:: Your task ::
A word-for-word restatement of the whole listing is the expected answer.

:: Material for this task ::
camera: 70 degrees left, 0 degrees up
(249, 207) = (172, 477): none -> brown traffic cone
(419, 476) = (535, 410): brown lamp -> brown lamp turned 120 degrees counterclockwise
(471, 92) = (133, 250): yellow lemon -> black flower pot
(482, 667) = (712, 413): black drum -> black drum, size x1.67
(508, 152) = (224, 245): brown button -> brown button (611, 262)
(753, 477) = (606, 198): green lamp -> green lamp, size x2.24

:: Solution to this task ::
camera: 70 degrees left, 0 degrees up
(249, 207) = (172, 477): none -> brown traffic cone
(419, 476) = (535, 410): brown lamp -> brown lamp turned 120 degrees counterclockwise
(471, 92) = (133, 250): yellow lemon -> black flower pot
(482, 667) = (712, 413): black drum -> black drum, size x1.67
(508, 152) = (224, 245): brown button -> brown button (611, 262)
(753, 477) = (606, 198): green lamp -> green lamp, size x2.24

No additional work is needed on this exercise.